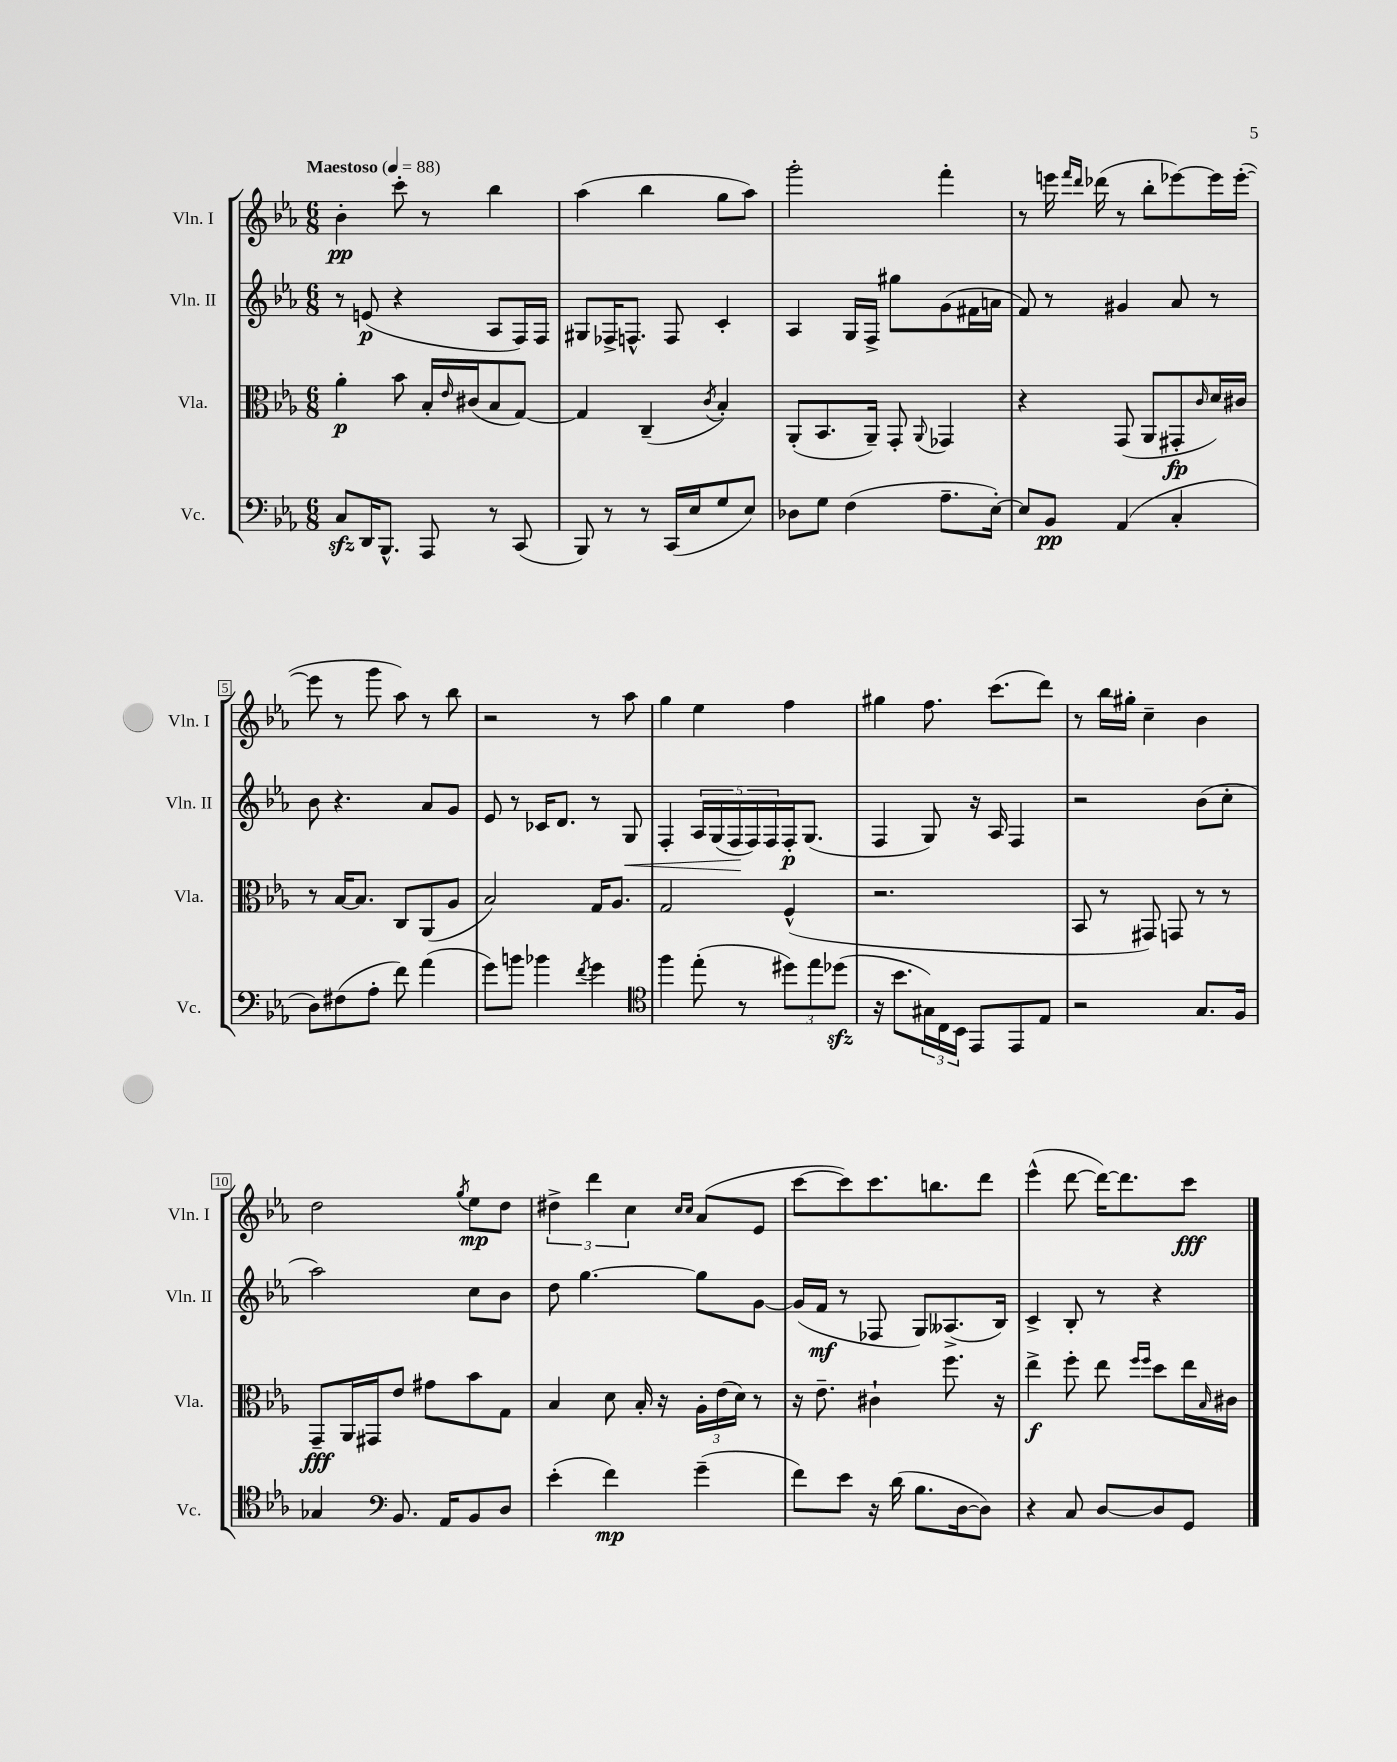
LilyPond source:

<<
\new StaffGroup <<
\new Staff = "s0" \with { instrumentName = "Vln. I" shortInstrumentName = "Vln. I" } {
    \clef treble \key ees \major \numericTimeSignature \time 6/8 \tempo "Maestoso" 4 = 88
    bes'4-.\pp c'''8-. r8 bes''4 |
    aes''4( bes''4 g''8 aes''8) |
    g'''2-. f'''4-. |
    r8 e'''16 \grace { f'''16 d'''16 } des'''16( r8 bes''8-. ees'''8~) ees'''16 ees'''16~-.( |
    ees'''8 r8 g'''8 aes''8) r8 bes''8 |
    r2 r8 aes''8 |
    g''4 ees''4 f''4 |
    gis''4 f''8. c'''8.( d'''8) |
    r8 bes''16 gis''16-. c''4-- bes'4 |
    d''2 \acciaccatura { g''8 } ees''8\mp d''8 |
    \tuplet 3/2 { dis''4-> d'''4 c''4 } \grace { c''16 c''16 } aes'8( ees'8 |
    c'''8~ c'''8) c'''8. b''8. d'''8 |
    ees'''4-^( d'''8~ d'''16~) d'''8. c'''8\fff \bar "|." |
}
\new Staff = "s1" \with { instrumentName = "Vln. II" shortInstrumentName = "Vln. II" } {
    \clef treble \key ees \major \numericTimeSignature \time 6/8
    r8 e'8\p( r4 aes8 f16) f16 |
    gis8 fes16-> f8.-^ f8 c'4-. |
    aes4 g16 f16-> gis''8 g'8( fis'16 a'16 |
    f'8) r8 gis'4 aes'8 r8 |
    bes'8 r4. aes'8 g'8 |
    ees'8 r8 ces'16 d'8. r8 g8\< |
    f4-. \tuplet 5/4 { aes16 g16( f16\! f16) f16 } f16-.\p g8.( |
    f4 g8) r16 aes16 f4 |
    r2 bes'8( c''8-. |
    aes''2) c''8 bes'8 |
    d''8 g''4.~ g''8 g'8~ |
    g'16( f'16\mf r8 fes8 g8) aeses8.->( bes16) |
    c'4-> bes8-. r8 r4 \bar "|." |
}
\new Staff = "s2" \with { instrumentName = "Vla." shortInstrumentName = "Vla." } {
    \clef alto \key ees \major \numericTimeSignature \time 6/8
    aes'4-.\p bes'8 bes16-. \grace { ees'16 } cis'16( bes8 g8~) |
    g4 c4--( \acciaccatura { c'8 } bes4-.) |
    aes,8-.( bes,8. aes,16--) g,8-. \appoggiatura { aes,8 } ges,4 |
    r4 g,8( aes,8 gis,8-.\fp \grace { c'16 } d'16) cis'16 |
    r8 bes16~ bes8. c8 aes,8( aes8 |
    bes2) g16 aes8. |
    g2 f4-^( |
    r2. |
    bes,8 r8 gis,8) g,8 r8 r8 |
    g,8--\fff aes,16 gis,16 ees'8 gis'8 bes'8 g8 |
    bes4 d'8 bes16-. r16 \tuplet 3/2 { aes16-. ees'16( d'16) } r8 |
    r16 ees'8.-- cis'4-! f''8. r16 |
    ees''4->\f f''8-. ees''8 \grace { f''16 f''16 } d''8 ees''16 \grace { bes16 } cis'16 \bar "|." |
}
\new Staff = "s3" \with { instrumentName = "Vc." shortInstrumentName = "Vc." } {
    \clef bass \key ees \major \numericTimeSignature \time 6/8
    c8\sfz d,16 bes,,8.-^ aes,,8 r8 c,8( |
    bes,,8) r8 r8 c,16( ees16 g8 ees8) |
    des8 g8 f4( aes8.-- ees16~-.) |
    ees8 bes,8\pp aes,4( c4-. |
    d8) fis8( aes8-. f'8) aes'4( |
    g'8) b'8 bes'4 \acciaccatura { f'8 } g'4 |
    \clef tenor f''4 ees''8-.( r8 \tuplet 3/2 { dis''8) ees''8 des''8\sfz( } |
    r16 bes'8. \tuplet 3/2 { gis16) c16 bes,16 } ees,8 ees,8 ees8 |
    r2 g8. f16 |
    ges4 \clef bass bes,8. aes,16 bes,8 d8 |
    ees'4-.( f'4\mp) g'4--( |
    f'8) ees'8 r16 d'16( bes8. d16~ d8) |
    r4 c8 d8~ d8 g,8 \bar "|." |
}
>>
>>
\layout { \context { \Score \override BarNumber.stencil = #(make-stencil-boxer 0.1 0.3 ly:text-interface::print) } }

◇ ◇ ◇ ◇ ◇

▸ **Work to be completed**
Pick out every line in the rows above that contains the string "clef", and copy each one in full.

▸ **Response to this task**
    \clef treble \key ees \major \numericTimeSignature \time 6/8 \tempo "Maestoso" 4 = 88
    \clef treble \key ees \major \numericTimeSignature \time 6/8
    \clef alto \key ees \major \numericTimeSignature \time 6/8
    \clef bass \key ees \major \numericTimeSignature \time 6/8
    \clef tenor f''4 ees''8-.( r8 \tuplet 3/2 { dis''8) ees''8 des''8\sfz( } |
    ges4 \clef bass bes,8. aes,16 bes,8 d8 |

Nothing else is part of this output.